◆ **Task description**: Print a faithful copy of the data below, word for word, with the pictures left out.

(Scene change data)
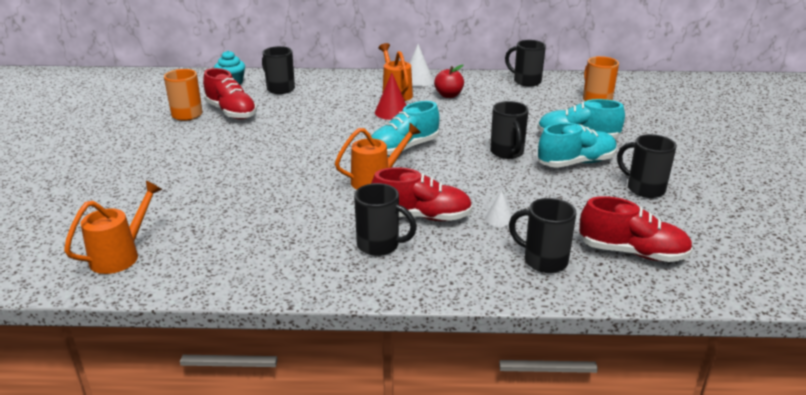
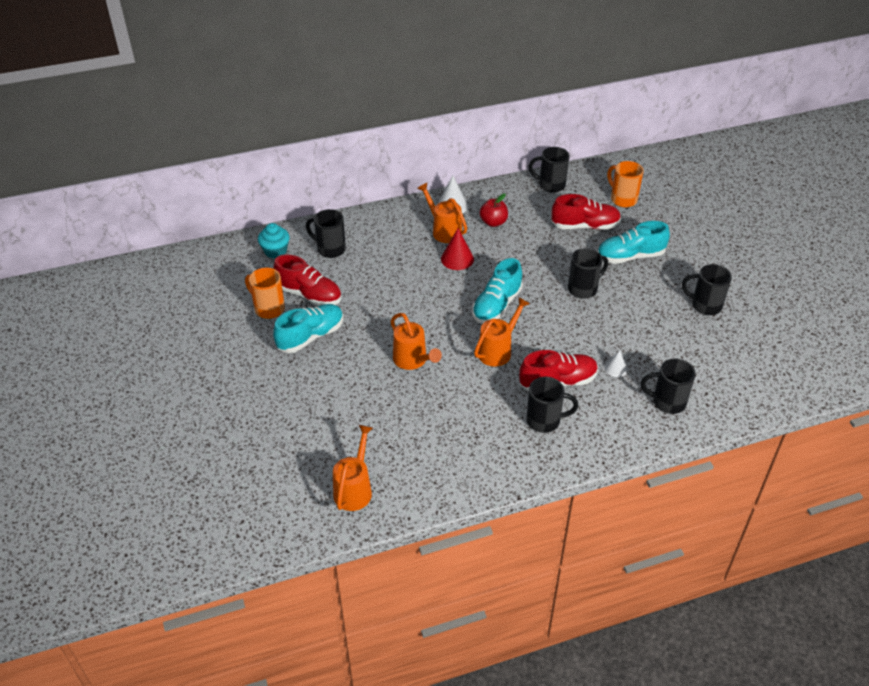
camera: 20 degrees left, 15 degrees up
(281, 171) = (413, 361): none -> orange watering can
(507, 153) = (583, 289): black mug -> black mug turned 90 degrees counterclockwise
(576, 163) = (642, 288): turquoise shoe -> turquoise shoe (311, 336)
(632, 252) = (723, 376): red shoe -> red shoe (585, 226)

◆ **Answer to the exercise**:
camera: 20 degrees left, 15 degrees up
(281, 171) = (413, 361): none -> orange watering can
(507, 153) = (583, 289): black mug -> black mug turned 90 degrees counterclockwise
(576, 163) = (642, 288): turquoise shoe -> turquoise shoe (311, 336)
(632, 252) = (723, 376): red shoe -> red shoe (585, 226)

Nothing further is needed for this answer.